Task brief -
Lines before the one containing "U9: NAND (in" are not wanted; restate the rest below word for word, through the last line, but drop any pictures.

Available records -
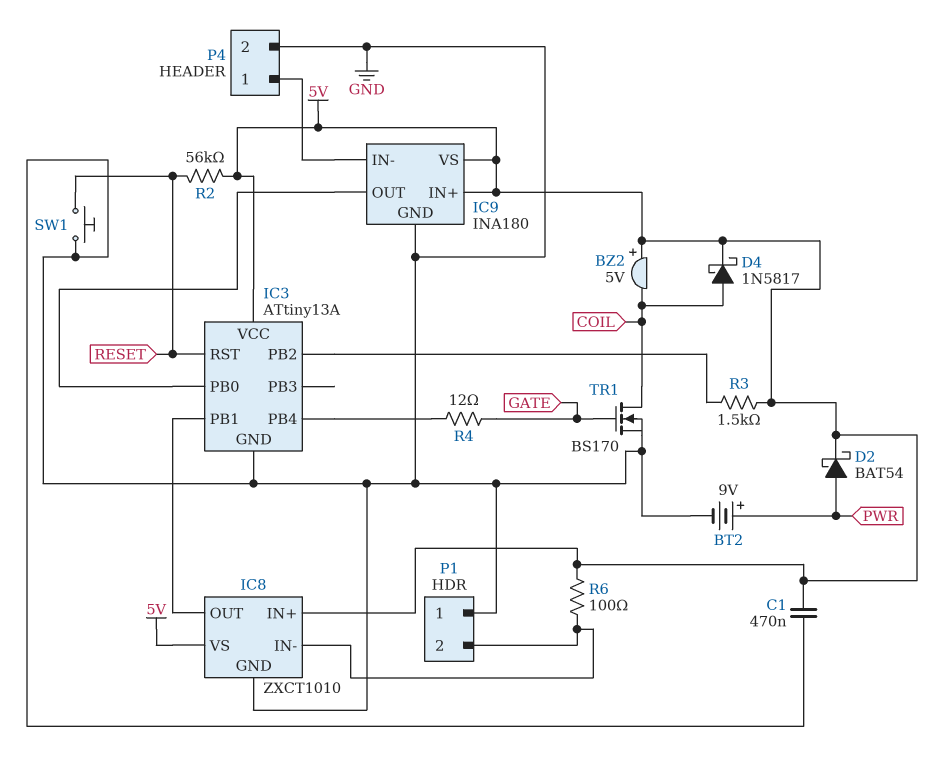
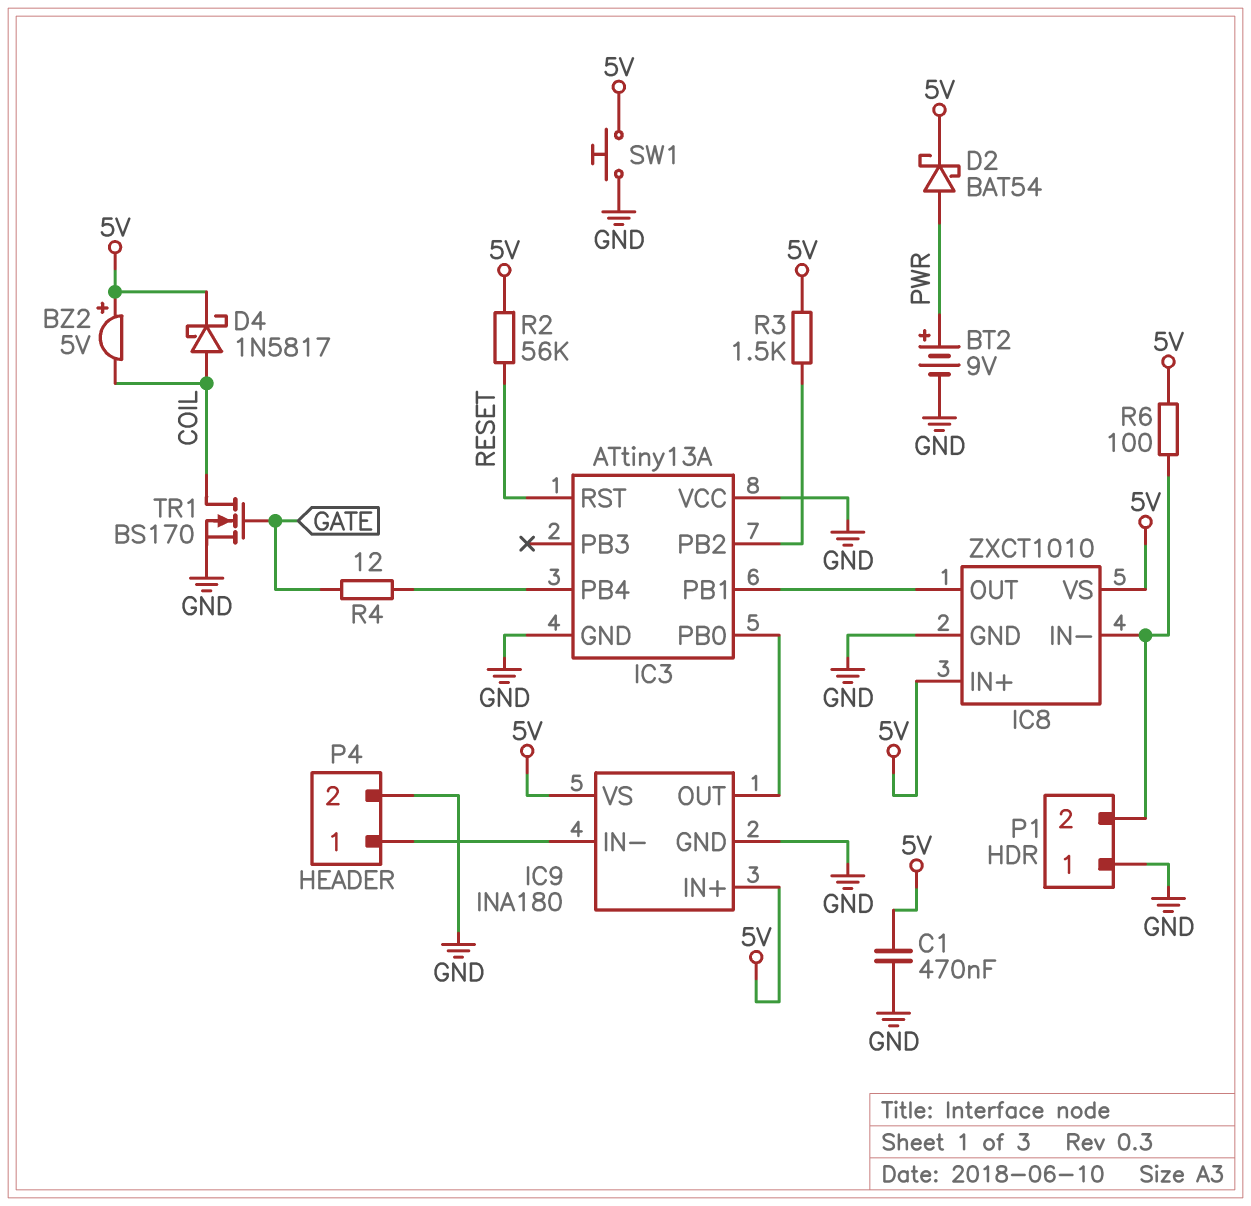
IC3 pin VCC: 5V -> GND
SW1: button (GND, RESET) -> button (5V, GND)

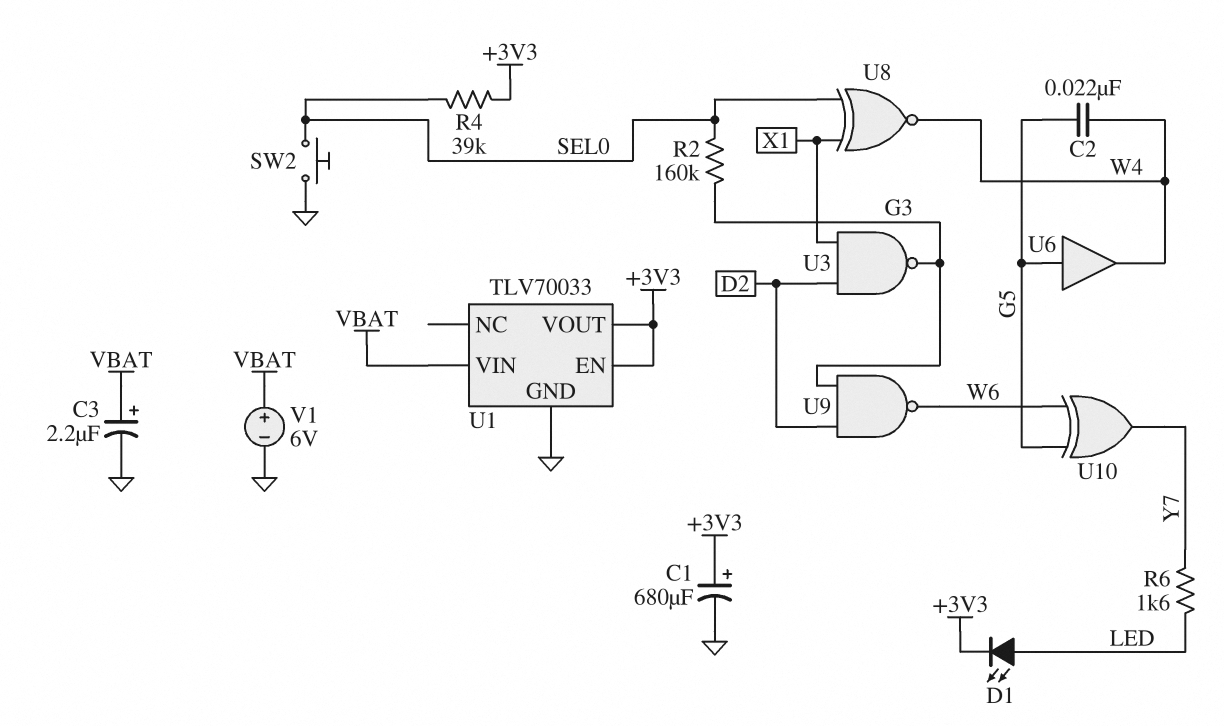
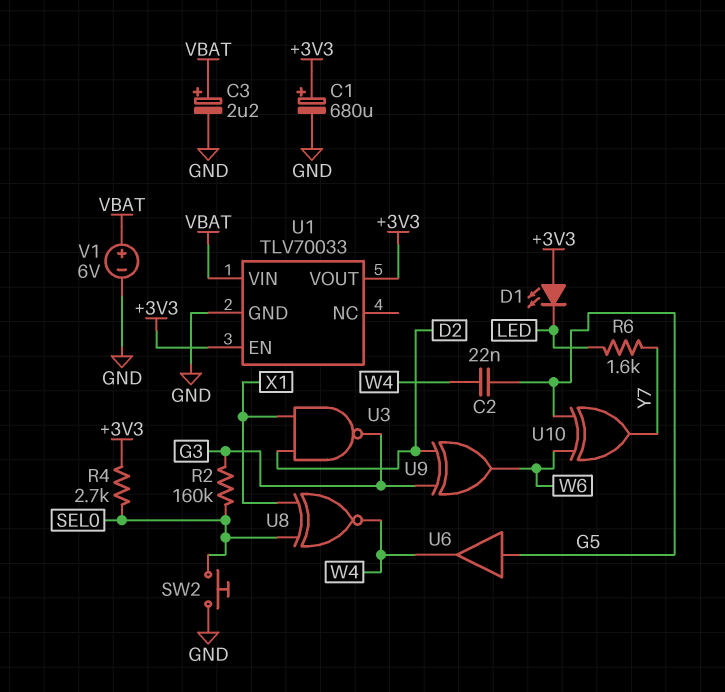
D1: LED (A LED, K +3V3) -> LED (A +3V3, K LED)
R4: 39k (+3V3, SEL0) -> 2.7k (+3V3, SEL0)
U9: NAND (in D2, in G3, out W6) -> XOR (in D2, in G3, out W6)

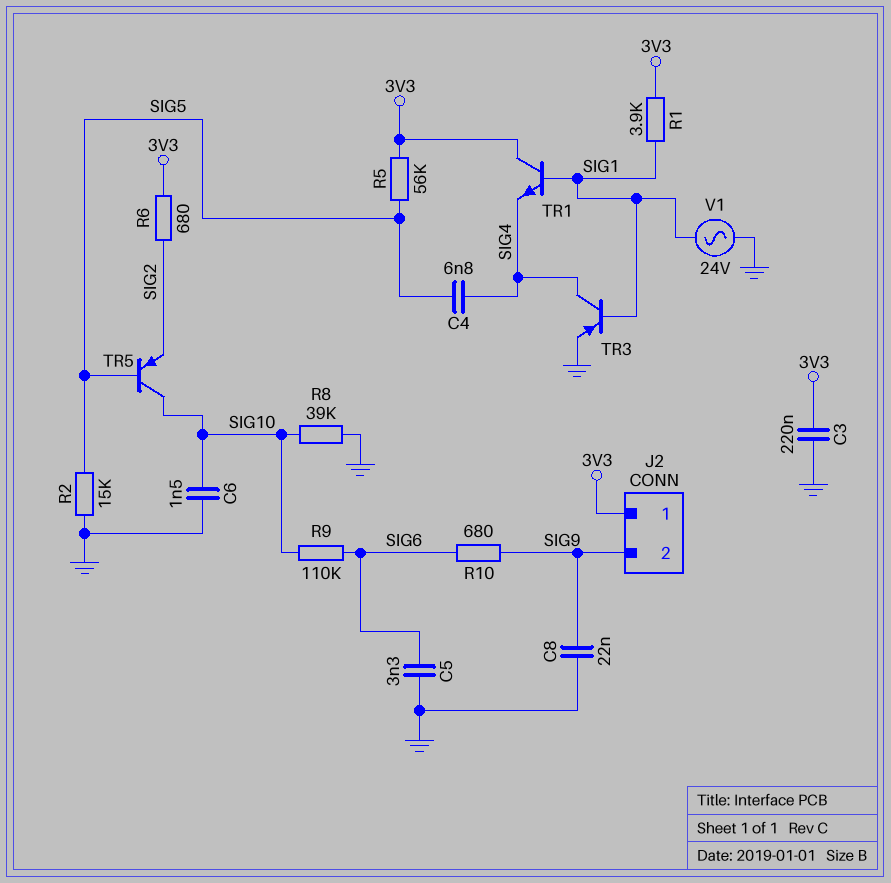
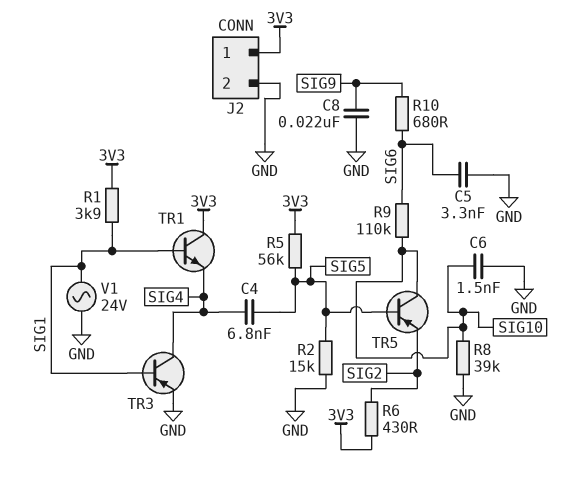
C3: 220nF (3V3, GND) -> none
J2 pin 2: SIG9 -> GND
R6: 680 (3V3, SIG2) -> 430 (3V3, SIG2)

Written reply -
U9: NAND (in D2, in G3, out W6) -> XOR (in D2, in G3, out W6)

C3: 220nF (3V3, GND) -> none
J2 pin 2: SIG9 -> GND
R6: 680 (3V3, SIG2) -> 430 (3V3, SIG2)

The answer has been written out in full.